START DATASET EXCERPTS
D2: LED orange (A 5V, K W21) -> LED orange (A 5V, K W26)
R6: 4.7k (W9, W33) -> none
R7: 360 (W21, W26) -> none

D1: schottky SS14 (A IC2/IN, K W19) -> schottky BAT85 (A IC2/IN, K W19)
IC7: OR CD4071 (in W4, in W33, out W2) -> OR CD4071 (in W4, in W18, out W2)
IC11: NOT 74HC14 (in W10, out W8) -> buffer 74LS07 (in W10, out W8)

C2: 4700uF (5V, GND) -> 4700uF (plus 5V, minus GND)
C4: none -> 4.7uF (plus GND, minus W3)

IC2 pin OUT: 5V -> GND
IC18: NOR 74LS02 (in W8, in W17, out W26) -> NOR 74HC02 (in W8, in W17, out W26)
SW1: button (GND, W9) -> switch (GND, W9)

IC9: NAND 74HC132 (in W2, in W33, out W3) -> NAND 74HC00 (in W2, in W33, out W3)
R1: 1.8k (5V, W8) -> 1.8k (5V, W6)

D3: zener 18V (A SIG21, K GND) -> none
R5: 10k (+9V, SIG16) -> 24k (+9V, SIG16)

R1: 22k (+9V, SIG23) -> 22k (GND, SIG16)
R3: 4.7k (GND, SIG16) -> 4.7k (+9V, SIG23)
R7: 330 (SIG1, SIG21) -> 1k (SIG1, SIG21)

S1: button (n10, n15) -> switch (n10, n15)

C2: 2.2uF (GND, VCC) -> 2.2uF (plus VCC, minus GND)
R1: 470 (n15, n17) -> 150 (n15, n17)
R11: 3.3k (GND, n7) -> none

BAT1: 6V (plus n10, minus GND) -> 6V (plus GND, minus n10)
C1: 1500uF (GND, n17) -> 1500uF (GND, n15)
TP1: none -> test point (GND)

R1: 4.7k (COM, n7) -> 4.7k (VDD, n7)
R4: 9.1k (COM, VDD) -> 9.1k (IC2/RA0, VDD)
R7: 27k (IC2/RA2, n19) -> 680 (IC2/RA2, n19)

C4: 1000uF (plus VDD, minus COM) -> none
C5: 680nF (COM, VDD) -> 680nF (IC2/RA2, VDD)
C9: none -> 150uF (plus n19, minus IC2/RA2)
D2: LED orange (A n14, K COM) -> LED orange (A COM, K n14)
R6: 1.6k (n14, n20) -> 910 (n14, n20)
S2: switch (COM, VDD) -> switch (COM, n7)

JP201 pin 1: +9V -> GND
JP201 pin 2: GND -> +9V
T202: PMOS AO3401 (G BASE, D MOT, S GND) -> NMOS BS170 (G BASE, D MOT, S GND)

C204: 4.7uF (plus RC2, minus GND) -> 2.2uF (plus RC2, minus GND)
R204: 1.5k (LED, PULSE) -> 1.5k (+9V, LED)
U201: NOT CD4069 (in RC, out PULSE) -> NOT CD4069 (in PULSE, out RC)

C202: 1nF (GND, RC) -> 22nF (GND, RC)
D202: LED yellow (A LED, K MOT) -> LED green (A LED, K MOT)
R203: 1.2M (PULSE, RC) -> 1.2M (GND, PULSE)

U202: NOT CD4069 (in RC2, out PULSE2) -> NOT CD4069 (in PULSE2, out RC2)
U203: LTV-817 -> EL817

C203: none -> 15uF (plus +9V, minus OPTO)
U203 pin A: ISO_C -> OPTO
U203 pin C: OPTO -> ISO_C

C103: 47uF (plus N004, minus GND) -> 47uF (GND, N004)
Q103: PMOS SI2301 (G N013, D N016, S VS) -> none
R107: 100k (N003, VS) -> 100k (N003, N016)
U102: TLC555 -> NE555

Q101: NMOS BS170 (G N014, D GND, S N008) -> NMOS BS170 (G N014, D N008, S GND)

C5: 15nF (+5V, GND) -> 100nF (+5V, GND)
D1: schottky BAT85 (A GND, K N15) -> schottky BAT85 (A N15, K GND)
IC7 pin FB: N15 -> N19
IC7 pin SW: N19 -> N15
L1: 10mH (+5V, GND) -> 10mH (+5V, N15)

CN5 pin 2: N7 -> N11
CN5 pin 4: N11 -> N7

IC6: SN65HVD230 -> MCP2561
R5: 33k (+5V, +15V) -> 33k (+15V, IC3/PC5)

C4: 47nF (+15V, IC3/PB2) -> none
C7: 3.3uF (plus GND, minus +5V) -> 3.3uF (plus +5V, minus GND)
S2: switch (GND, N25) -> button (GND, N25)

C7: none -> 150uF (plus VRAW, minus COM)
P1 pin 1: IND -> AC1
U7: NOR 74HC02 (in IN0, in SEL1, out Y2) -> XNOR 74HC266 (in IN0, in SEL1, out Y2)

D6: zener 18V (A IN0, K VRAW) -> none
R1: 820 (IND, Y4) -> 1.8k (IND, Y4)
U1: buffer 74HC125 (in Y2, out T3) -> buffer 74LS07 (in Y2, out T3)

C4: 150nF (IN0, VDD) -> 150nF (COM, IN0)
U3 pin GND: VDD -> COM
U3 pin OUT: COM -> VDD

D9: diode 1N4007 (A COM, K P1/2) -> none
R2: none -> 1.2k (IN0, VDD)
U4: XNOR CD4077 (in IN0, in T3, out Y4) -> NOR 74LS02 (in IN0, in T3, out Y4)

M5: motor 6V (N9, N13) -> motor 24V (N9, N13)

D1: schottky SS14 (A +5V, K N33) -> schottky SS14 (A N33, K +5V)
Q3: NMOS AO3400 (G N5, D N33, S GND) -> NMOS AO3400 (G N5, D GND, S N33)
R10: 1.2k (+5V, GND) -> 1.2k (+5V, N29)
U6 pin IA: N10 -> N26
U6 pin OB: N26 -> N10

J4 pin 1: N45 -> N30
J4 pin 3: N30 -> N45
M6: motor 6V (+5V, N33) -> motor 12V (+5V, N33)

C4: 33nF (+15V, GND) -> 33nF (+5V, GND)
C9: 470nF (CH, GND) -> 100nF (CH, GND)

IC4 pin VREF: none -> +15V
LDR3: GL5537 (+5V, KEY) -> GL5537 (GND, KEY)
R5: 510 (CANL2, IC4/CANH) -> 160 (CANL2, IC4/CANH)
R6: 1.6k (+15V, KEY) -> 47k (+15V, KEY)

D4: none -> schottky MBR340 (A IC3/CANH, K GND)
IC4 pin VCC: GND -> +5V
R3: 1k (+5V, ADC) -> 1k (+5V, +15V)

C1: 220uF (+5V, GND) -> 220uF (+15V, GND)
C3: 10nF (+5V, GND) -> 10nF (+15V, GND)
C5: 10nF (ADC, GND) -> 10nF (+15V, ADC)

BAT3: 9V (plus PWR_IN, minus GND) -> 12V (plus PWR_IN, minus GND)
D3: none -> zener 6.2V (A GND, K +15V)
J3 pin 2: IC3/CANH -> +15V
END DATASET EXCERPTS
WORK TO BE COMPLETED: Copy all of the material word for word.

RESPONSE:
D2: LED orange (A 5V, K W21) -> LED orange (A 5V, K W26)
R6: 4.7k (W9, W33) -> none
R7: 360 (W21, W26) -> none

D1: schottky SS14 (A IC2/IN, K W19) -> schottky BAT85 (A IC2/IN, K W19)
IC7: OR CD4071 (in W4, in W33, out W2) -> OR CD4071 (in W4, in W18, out W2)
IC11: NOT 74HC14 (in W10, out W8) -> buffer 74LS07 (in W10, out W8)

C2: 4700uF (5V, GND) -> 4700uF (plus 5V, minus GND)
C4: none -> 4.7uF (plus GND, minus W3)

IC2 pin OUT: 5V -> GND
IC18: NOR 74LS02 (in W8, in W17, out W26) -> NOR 74HC02 (in W8, in W17, out W26)
SW1: button (GND, W9) -> switch (GND, W9)

IC9: NAND 74HC132 (in W2, in W33, out W3) -> NAND 74HC00 (in W2, in W33, out W3)
R1: 1.8k (5V, W8) -> 1.8k (5V, W6)

D3: zener 18V (A SIG21, K GND) -> none
R5: 10k (+9V, SIG16) -> 24k (+9V, SIG16)

R1: 22k (+9V, SIG23) -> 22k (GND, SIG16)
R3: 4.7k (GND, SIG16) -> 4.7k (+9V, SIG23)
R7: 330 (SIG1, SIG21) -> 1k (SIG1, SIG21)

S1: button (n10, n15) -> switch (n10, n15)

C2: 2.2uF (GND, VCC) -> 2.2uF (plus VCC, minus GND)
R1: 470 (n15, n17) -> 150 (n15, n17)
R11: 3.3k (GND, n7) -> none

BAT1: 6V (plus n10, minus GND) -> 6V (plus GND, minus n10)
C1: 1500uF (GND, n17) -> 1500uF (GND, n15)
TP1: none -> test point (GND)

R1: 4.7k (COM, n7) -> 4.7k (VDD, n7)
R4: 9.1k (COM, VDD) -> 9.1k (IC2/RA0, VDD)
R7: 27k (IC2/RA2, n19) -> 680 (IC2/RA2, n19)

C4: 1000uF (plus VDD, minus COM) -> none
C5: 680nF (COM, VDD) -> 680nF (IC2/RA2, VDD)
C9: none -> 150uF (plus n19, minus IC2/RA2)
D2: LED orange (A n14, K COM) -> LED orange (A COM, K n14)
R6: 1.6k (n14, n20) -> 910 (n14, n20)
S2: switch (COM, VDD) -> switch (COM, n7)

JP201 pin 1: +9V -> GND
JP201 pin 2: GND -> +9V
T202: PMOS AO3401 (G BASE, D MOT, S GND) -> NMOS BS170 (G BASE, D MOT, S GND)

C204: 4.7uF (plus RC2, minus GND) -> 2.2uF (plus RC2, minus GND)
R204: 1.5k (LED, PULSE) -> 1.5k (+9V, LED)
U201: NOT CD4069 (in RC, out PULSE) -> NOT CD4069 (in PULSE, out RC)

C202: 1nF (GND, RC) -> 22nF (GND, RC)
D202: LED yellow (A LED, K MOT) -> LED green (A LED, K MOT)
R203: 1.2M (PULSE, RC) -> 1.2M (GND, PULSE)

U202: NOT CD4069 (in RC2, out PULSE2) -> NOT CD4069 (in PULSE2, out RC2)
U203: LTV-817 -> EL817

C203: none -> 15uF (plus +9V, minus OPTO)
U203 pin A: ISO_C -> OPTO
U203 pin C: OPTO -> ISO_C

C103: 47uF (plus N004, minus GND) -> 47uF (GND, N004)
Q103: PMOS SI2301 (G N013, D N016, S VS) -> none
R107: 100k (N003, VS) -> 100k (N003, N016)
U102: TLC555 -> NE555

Q101: NMOS BS170 (G N014, D GND, S N008) -> NMOS BS170 (G N014, D N008, S GND)

C5: 15nF (+5V, GND) -> 100nF (+5V, GND)
D1: schottky BAT85 (A GND, K N15) -> schottky BAT85 (A N15, K GND)
IC7 pin FB: N15 -> N19
IC7 pin SW: N19 -> N15
L1: 10mH (+5V, GND) -> 10mH (+5V, N15)

CN5 pin 2: N7 -> N11
CN5 pin 4: N11 -> N7

IC6: SN65HVD230 -> MCP2561
R5: 33k (+5V, +15V) -> 33k (+15V, IC3/PC5)

C4: 47nF (+15V, IC3/PB2) -> none
C7: 3.3uF (plus GND, minus +5V) -> 3.3uF (plus +5V, minus GND)
S2: switch (GND, N25) -> button (GND, N25)

C7: none -> 150uF (plus VRAW, minus COM)
P1 pin 1: IND -> AC1
U7: NOR 74HC02 (in IN0, in SEL1, out Y2) -> XNOR 74HC266 (in IN0, in SEL1, out Y2)

D6: zener 18V (A IN0, K VRAW) -> none
R1: 820 (IND, Y4) -> 1.8k (IND, Y4)
U1: buffer 74HC125 (in Y2, out T3) -> buffer 74LS07 (in Y2, out T3)

C4: 150nF (IN0, VDD) -> 150nF (COM, IN0)
U3 pin GND: VDD -> COM
U3 pin OUT: COM -> VDD

D9: diode 1N4007 (A COM, K P1/2) -> none
R2: none -> 1.2k (IN0, VDD)
U4: XNOR CD4077 (in IN0, in T3, out Y4) -> NOR 74LS02 (in IN0, in T3, out Y4)

M5: motor 6V (N9, N13) -> motor 24V (N9, N13)

D1: schottky SS14 (A +5V, K N33) -> schottky SS14 (A N33, K +5V)
Q3: NMOS AO3400 (G N5, D N33, S GND) -> NMOS AO3400 (G N5, D GND, S N33)
R10: 1.2k (+5V, GND) -> 1.2k (+5V, N29)
U6 pin IA: N10 -> N26
U6 pin OB: N26 -> N10

J4 pin 1: N45 -> N30
J4 pin 3: N30 -> N45
M6: motor 6V (+5V, N33) -> motor 12V (+5V, N33)

C4: 33nF (+15V, GND) -> 33nF (+5V, GND)
C9: 470nF (CH, GND) -> 100nF (CH, GND)

IC4 pin VREF: none -> +15V
LDR3: GL5537 (+5V, KEY) -> GL5537 (GND, KEY)
R5: 510 (CANL2, IC4/CANH) -> 160 (CANL2, IC4/CANH)
R6: 1.6k (+15V, KEY) -> 47k (+15V, KEY)

D4: none -> schottky MBR340 (A IC3/CANH, K GND)
IC4 pin VCC: GND -> +5V
R3: 1k (+5V, ADC) -> 1k (+5V, +15V)

C1: 220uF (+5V, GND) -> 220uF (+15V, GND)
C3: 10nF (+5V, GND) -> 10nF (+15V, GND)
C5: 10nF (ADC, GND) -> 10nF (+15V, ADC)

BAT3: 9V (plus PWR_IN, minus GND) -> 12V (plus PWR_IN, minus GND)
D3: none -> zener 6.2V (A GND, K +15V)
J3 pin 2: IC3/CANH -> +15V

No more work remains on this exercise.